Copy out the entries exactly, and wherever a picture appears, leave it out.

- - -

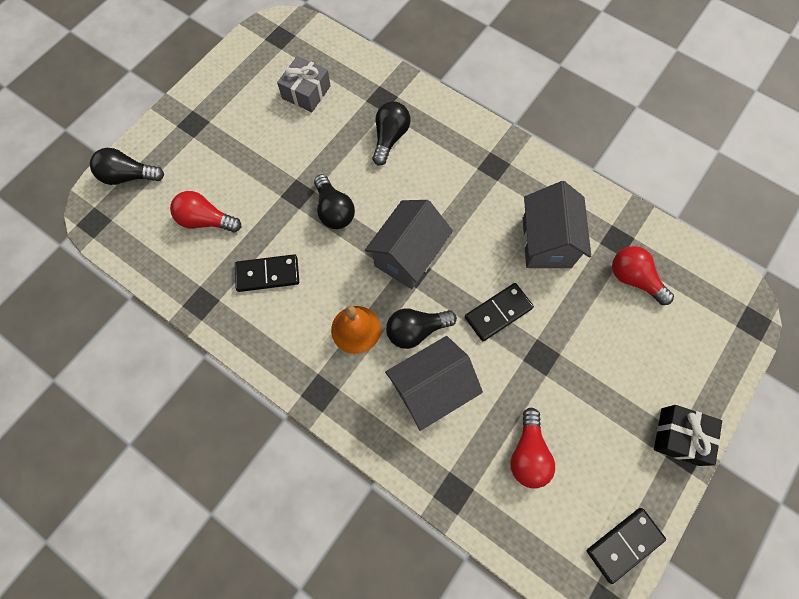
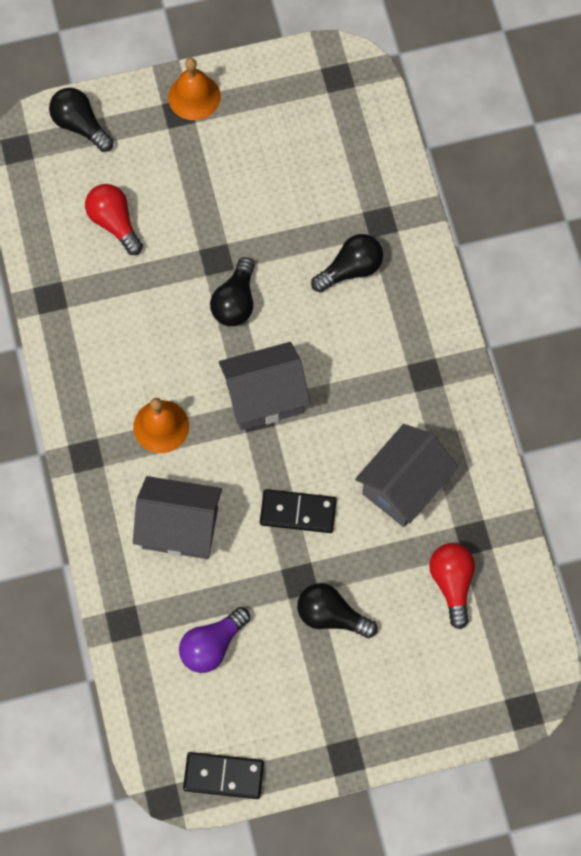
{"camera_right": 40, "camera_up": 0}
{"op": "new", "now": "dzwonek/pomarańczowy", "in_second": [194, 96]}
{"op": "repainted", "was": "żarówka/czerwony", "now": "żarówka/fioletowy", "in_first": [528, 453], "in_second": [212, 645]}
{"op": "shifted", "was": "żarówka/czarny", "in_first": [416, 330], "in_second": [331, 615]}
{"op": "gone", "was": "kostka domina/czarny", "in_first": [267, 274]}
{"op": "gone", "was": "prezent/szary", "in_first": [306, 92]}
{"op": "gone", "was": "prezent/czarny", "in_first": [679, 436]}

- - -

Task output:
{"camera_right": 40, "camera_up": 0}
{"op": "new", "now": "dzwonek/pomarańczowy", "in_second": [194, 96]}
{"op": "repainted", "was": "żarówka/czerwony", "now": "żarówka/fioletowy", "in_first": [528, 453], "in_second": [212, 645]}
{"op": "shifted", "was": "żarówka/czarny", "in_first": [416, 330], "in_second": [331, 615]}
{"op": "gone", "was": "kostka domina/czarny", "in_first": [267, 274]}
{"op": "gone", "was": "prezent/szary", "in_first": [306, 92]}
{"op": "gone", "was": "prezent/czarny", "in_first": [679, 436]}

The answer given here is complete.